(Beginning of Provided material)

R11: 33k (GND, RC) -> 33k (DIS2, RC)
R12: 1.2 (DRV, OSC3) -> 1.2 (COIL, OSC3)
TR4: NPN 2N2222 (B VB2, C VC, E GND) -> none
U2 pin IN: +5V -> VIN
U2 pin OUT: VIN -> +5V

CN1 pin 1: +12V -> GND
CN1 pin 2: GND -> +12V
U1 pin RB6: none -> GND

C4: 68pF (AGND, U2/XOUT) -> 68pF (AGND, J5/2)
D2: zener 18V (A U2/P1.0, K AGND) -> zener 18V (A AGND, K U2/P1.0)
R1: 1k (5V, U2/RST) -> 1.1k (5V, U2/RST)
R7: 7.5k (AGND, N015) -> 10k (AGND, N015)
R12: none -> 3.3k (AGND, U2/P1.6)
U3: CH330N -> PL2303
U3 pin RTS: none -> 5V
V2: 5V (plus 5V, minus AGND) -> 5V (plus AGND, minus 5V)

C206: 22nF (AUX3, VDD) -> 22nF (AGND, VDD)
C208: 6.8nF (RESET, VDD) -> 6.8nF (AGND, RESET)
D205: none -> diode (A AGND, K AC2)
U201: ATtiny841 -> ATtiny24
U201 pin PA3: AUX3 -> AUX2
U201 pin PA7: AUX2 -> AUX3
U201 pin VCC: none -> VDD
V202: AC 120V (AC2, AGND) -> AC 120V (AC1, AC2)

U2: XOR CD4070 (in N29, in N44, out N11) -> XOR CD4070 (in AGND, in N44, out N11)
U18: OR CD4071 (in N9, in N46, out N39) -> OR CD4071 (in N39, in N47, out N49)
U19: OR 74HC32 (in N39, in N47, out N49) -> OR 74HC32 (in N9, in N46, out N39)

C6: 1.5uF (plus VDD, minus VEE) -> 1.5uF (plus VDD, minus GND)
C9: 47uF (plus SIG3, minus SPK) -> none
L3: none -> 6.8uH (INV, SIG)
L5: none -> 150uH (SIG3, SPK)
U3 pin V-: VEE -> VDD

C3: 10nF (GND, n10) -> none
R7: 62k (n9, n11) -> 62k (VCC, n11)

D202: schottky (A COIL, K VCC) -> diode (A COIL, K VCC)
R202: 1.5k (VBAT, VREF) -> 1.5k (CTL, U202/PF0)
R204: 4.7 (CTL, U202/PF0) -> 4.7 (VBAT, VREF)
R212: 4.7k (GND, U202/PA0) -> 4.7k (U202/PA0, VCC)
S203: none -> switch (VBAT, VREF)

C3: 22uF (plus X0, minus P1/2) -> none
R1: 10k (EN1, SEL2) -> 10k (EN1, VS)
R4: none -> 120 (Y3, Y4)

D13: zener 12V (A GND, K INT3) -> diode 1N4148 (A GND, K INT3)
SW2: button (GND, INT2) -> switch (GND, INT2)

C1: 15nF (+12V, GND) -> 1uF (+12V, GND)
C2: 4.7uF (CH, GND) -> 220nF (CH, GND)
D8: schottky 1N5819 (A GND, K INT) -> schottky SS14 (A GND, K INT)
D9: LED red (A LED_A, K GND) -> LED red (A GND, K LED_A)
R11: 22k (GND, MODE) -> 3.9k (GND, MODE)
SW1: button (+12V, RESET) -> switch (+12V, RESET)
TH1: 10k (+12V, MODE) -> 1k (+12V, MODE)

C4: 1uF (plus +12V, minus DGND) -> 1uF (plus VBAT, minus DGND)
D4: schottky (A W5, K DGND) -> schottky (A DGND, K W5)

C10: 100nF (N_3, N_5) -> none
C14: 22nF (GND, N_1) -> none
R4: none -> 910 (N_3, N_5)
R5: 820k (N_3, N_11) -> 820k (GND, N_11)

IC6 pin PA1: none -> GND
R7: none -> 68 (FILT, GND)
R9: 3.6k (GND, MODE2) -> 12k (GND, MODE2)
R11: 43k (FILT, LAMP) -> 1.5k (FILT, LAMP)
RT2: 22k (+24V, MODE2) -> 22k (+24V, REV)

(End of Provided material)

Assignment: Set down the entries above again, word for word.

Output:
R11: 33k (GND, RC) -> 33k (DIS2, RC)
R12: 1.2 (DRV, OSC3) -> 1.2 (COIL, OSC3)
TR4: NPN 2N2222 (B VB2, C VC, E GND) -> none
U2 pin IN: +5V -> VIN
U2 pin OUT: VIN -> +5V

CN1 pin 1: +12V -> GND
CN1 pin 2: GND -> +12V
U1 pin RB6: none -> GND

C4: 68pF (AGND, U2/XOUT) -> 68pF (AGND, J5/2)
D2: zener 18V (A U2/P1.0, K AGND) -> zener 18V (A AGND, K U2/P1.0)
R1: 1k (5V, U2/RST) -> 1.1k (5V, U2/RST)
R7: 7.5k (AGND, N015) -> 10k (AGND, N015)
R12: none -> 3.3k (AGND, U2/P1.6)
U3: CH330N -> PL2303
U3 pin RTS: none -> 5V
V2: 5V (plus 5V, minus AGND) -> 5V (plus AGND, minus 5V)

C206: 22nF (AUX3, VDD) -> 22nF (AGND, VDD)
C208: 6.8nF (RESET, VDD) -> 6.8nF (AGND, RESET)
D205: none -> diode (A AGND, K AC2)
U201: ATtiny841 -> ATtiny24
U201 pin PA3: AUX3 -> AUX2
U201 pin PA7: AUX2 -> AUX3
U201 pin VCC: none -> VDD
V202: AC 120V (AC2, AGND) -> AC 120V (AC1, AC2)

U2: XOR CD4070 (in N29, in N44, out N11) -> XOR CD4070 (in AGND, in N44, out N11)
U18: OR CD4071 (in N9, in N46, out N39) -> OR CD4071 (in N39, in N47, out N49)
U19: OR 74HC32 (in N39, in N47, out N49) -> OR 74HC32 (in N9, in N46, out N39)

C6: 1.5uF (plus VDD, minus VEE) -> 1.5uF (plus VDD, minus GND)
C9: 47uF (plus SIG3, minus SPK) -> none
L3: none -> 6.8uH (INV, SIG)
L5: none -> 150uH (SIG3, SPK)
U3 pin V-: VEE -> VDD

C3: 10nF (GND, n10) -> none
R7: 62k (n9, n11) -> 62k (VCC, n11)

D202: schottky (A COIL, K VCC) -> diode (A COIL, K VCC)
R202: 1.5k (VBAT, VREF) -> 1.5k (CTL, U202/PF0)
R204: 4.7 (CTL, U202/PF0) -> 4.7 (VBAT, VREF)
R212: 4.7k (GND, U202/PA0) -> 4.7k (U202/PA0, VCC)
S203: none -> switch (VBAT, VREF)

C3: 22uF (plus X0, minus P1/2) -> none
R1: 10k (EN1, SEL2) -> 10k (EN1, VS)
R4: none -> 120 (Y3, Y4)

D13: zener 12V (A GND, K INT3) -> diode 1N4148 (A GND, K INT3)
SW2: button (GND, INT2) -> switch (GND, INT2)

C1: 15nF (+12V, GND) -> 1uF (+12V, GND)
C2: 4.7uF (CH, GND) -> 220nF (CH, GND)
D8: schottky 1N5819 (A GND, K INT) -> schottky SS14 (A GND, K INT)
D9: LED red (A LED_A, K GND) -> LED red (A GND, K LED_A)
R11: 22k (GND, MODE) -> 3.9k (GND, MODE)
SW1: button (+12V, RESET) -> switch (+12V, RESET)
TH1: 10k (+12V, MODE) -> 1k (+12V, MODE)

C4: 1uF (plus +12V, minus DGND) -> 1uF (plus VBAT, minus DGND)
D4: schottky (A W5, K DGND) -> schottky (A DGND, K W5)

C10: 100nF (N_3, N_5) -> none
C14: 22nF (GND, N_1) -> none
R4: none -> 910 (N_3, N_5)
R5: 820k (N_3, N_11) -> 820k (GND, N_11)

IC6 pin PA1: none -> GND
R7: none -> 68 (FILT, GND)
R9: 3.6k (GND, MODE2) -> 12k (GND, MODE2)
R11: 43k (FILT, LAMP) -> 1.5k (FILT, LAMP)
RT2: 22k (+24V, MODE2) -> 22k (+24V, REV)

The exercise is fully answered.